WORK TO BE COMPLETED
Print out each record below, unaltered and complete, without its images.
START DATASET RECORDS
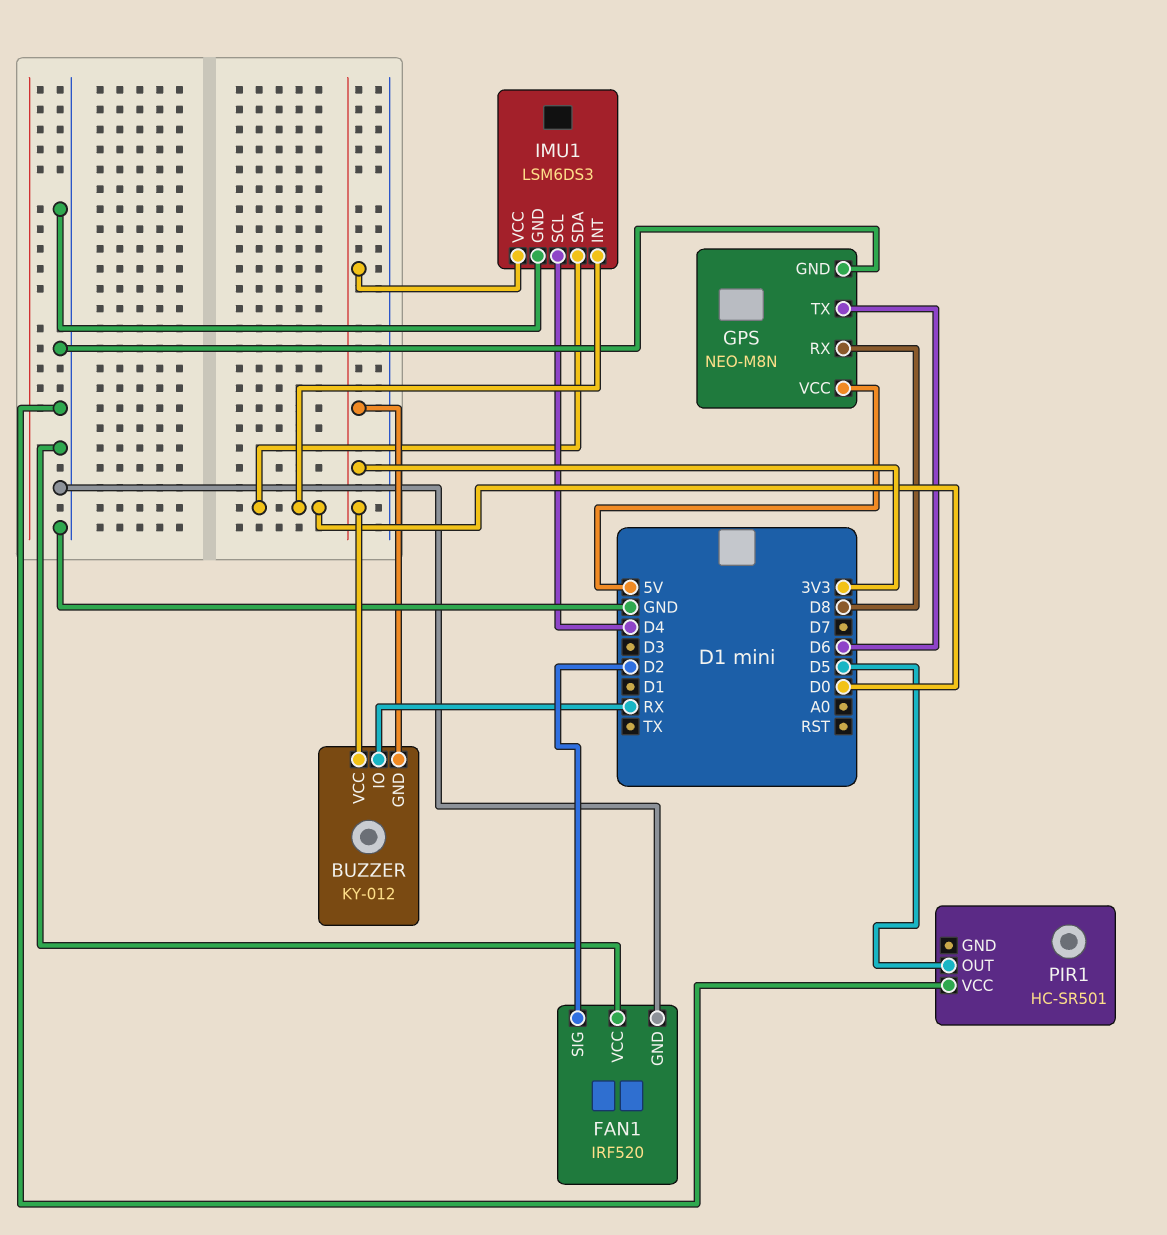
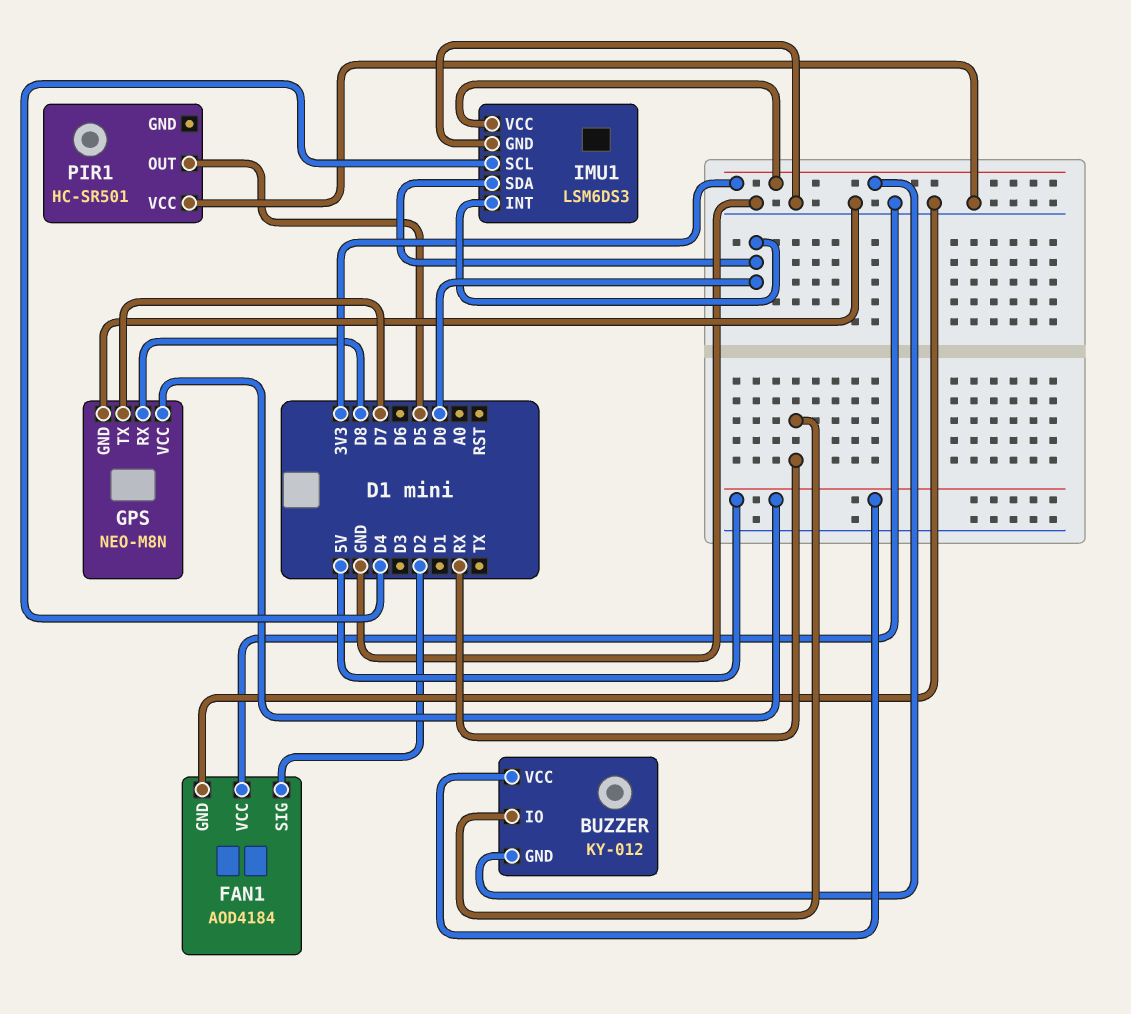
BUZZER pin VCC: 3V3 -> 5V
FAN1: IRF520 -> AOD4184
GPS pin TX: D6 -> D7

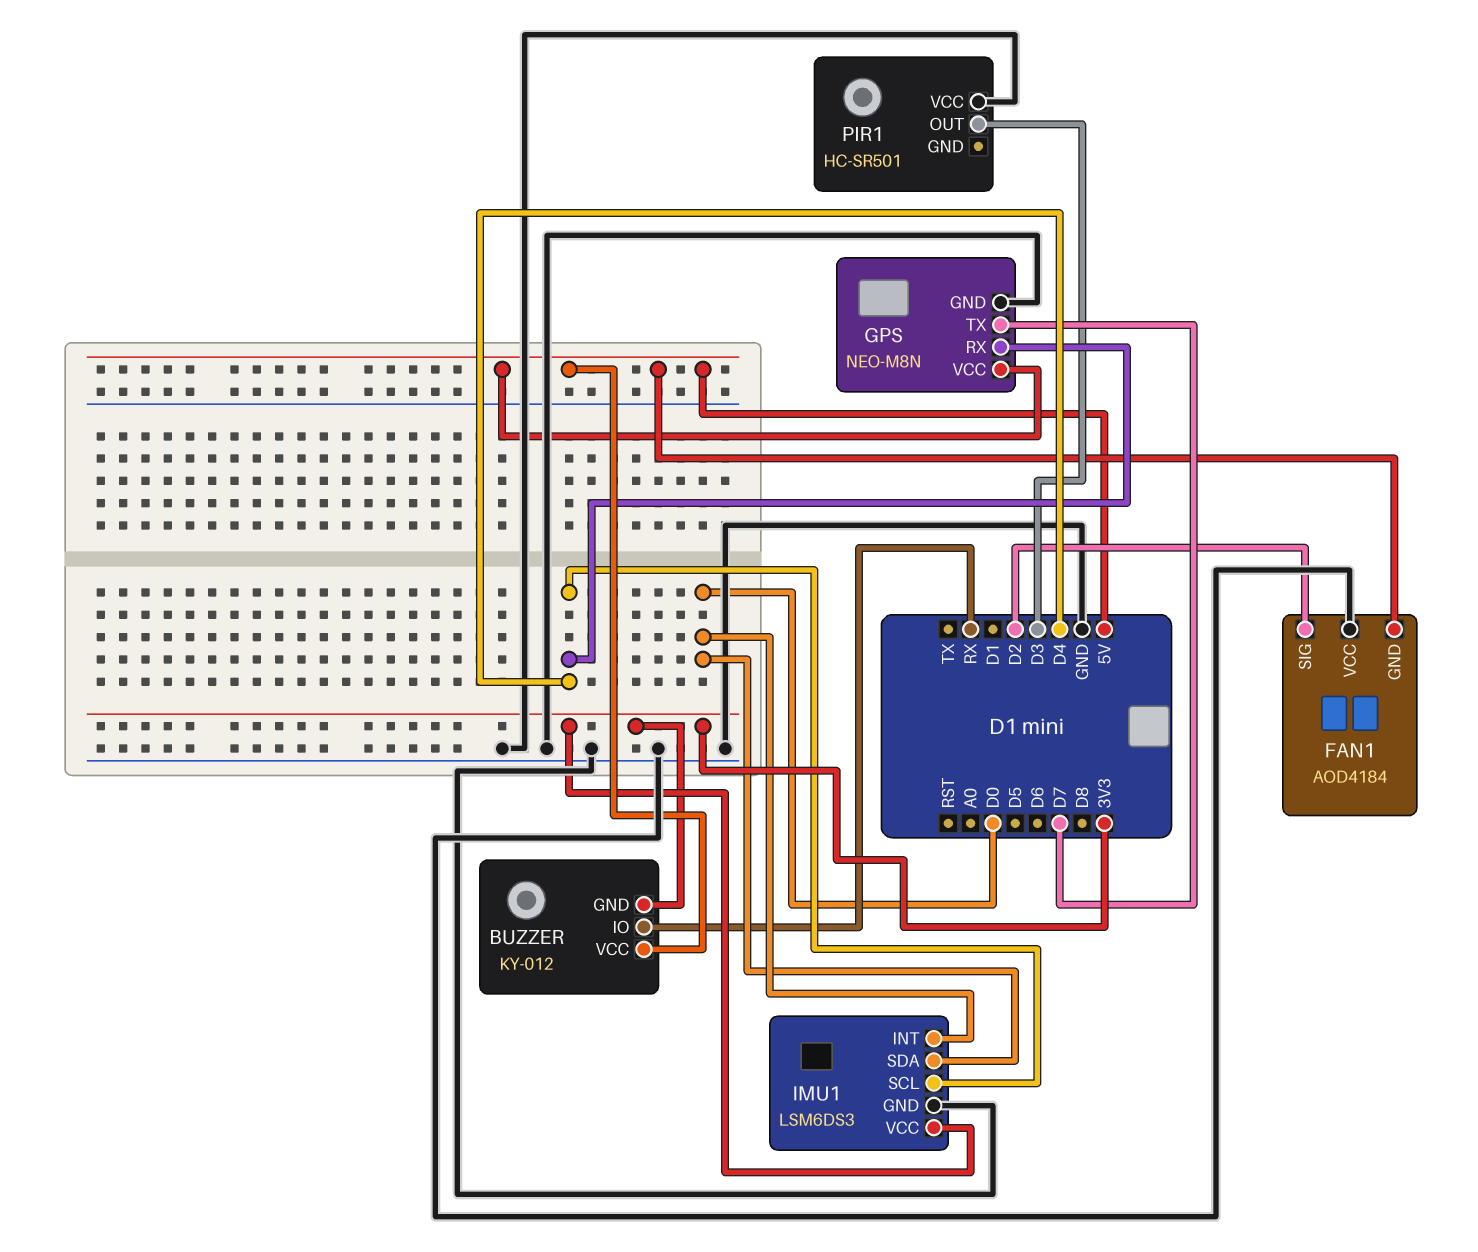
FAN1 pin GND: GND -> 5V
GPS pin RX: D8 -> D4
PIR1 pin OUT: D5 -> D3

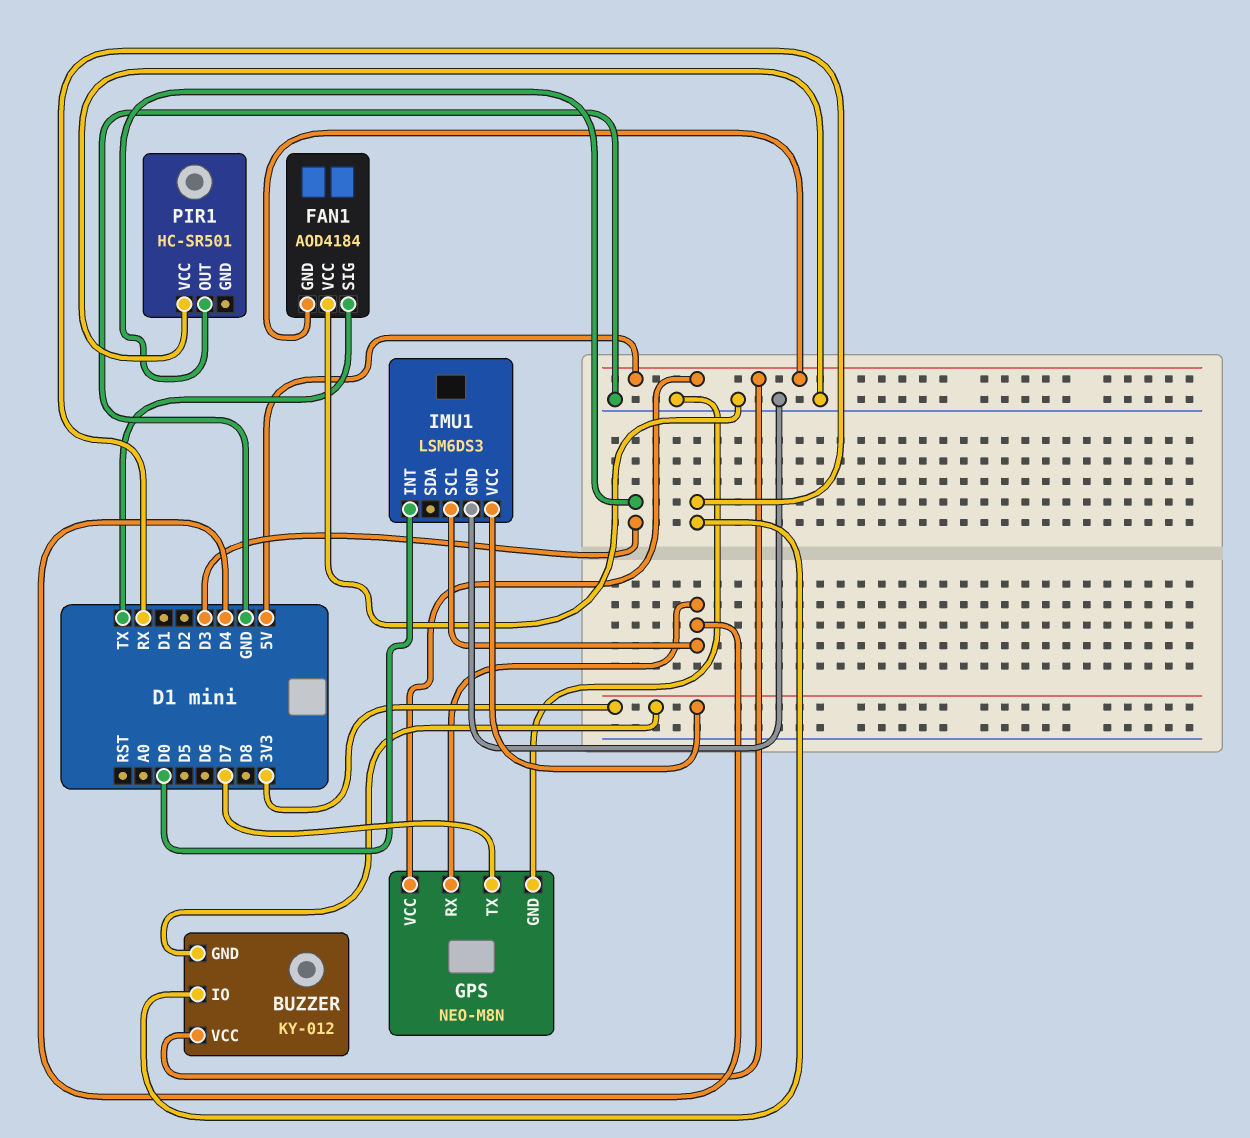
FAN1 pin SIG: D2 -> TX
IMU1 pin SDA: D0 -> none

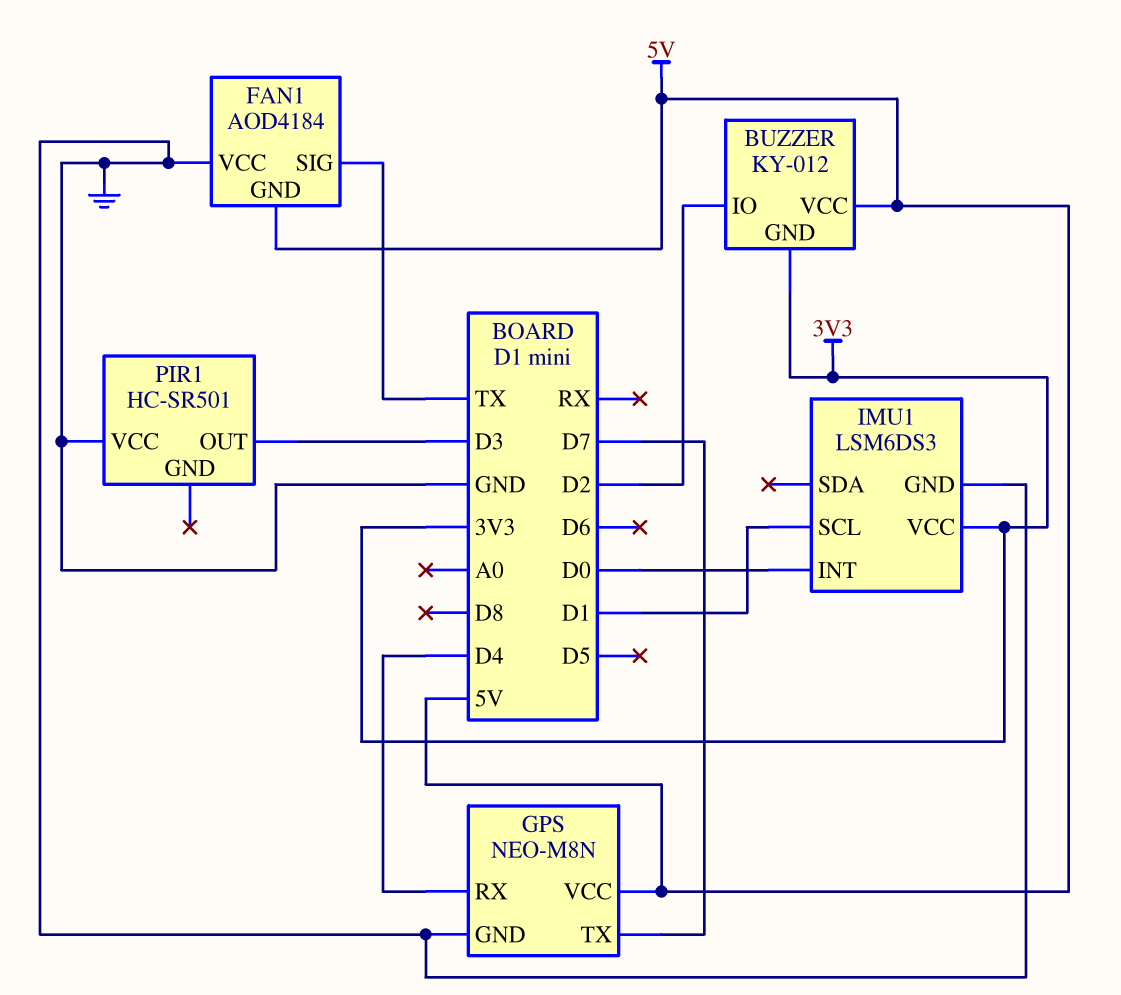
BUZZER pin IO: RX -> D2
IMU1 pin SCL: D4 -> D1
END DATASET RECORDS
REPLY TO THE TASK
BUZZER pin VCC: 3V3 -> 5V
FAN1: IRF520 -> AOD4184
GPS pin TX: D6 -> D7

FAN1 pin GND: GND -> 5V
GPS pin RX: D8 -> D4
PIR1 pin OUT: D5 -> D3

FAN1 pin SIG: D2 -> TX
IMU1 pin SDA: D0 -> none

BUZZER pin IO: RX -> D2
IMU1 pin SCL: D4 -> D1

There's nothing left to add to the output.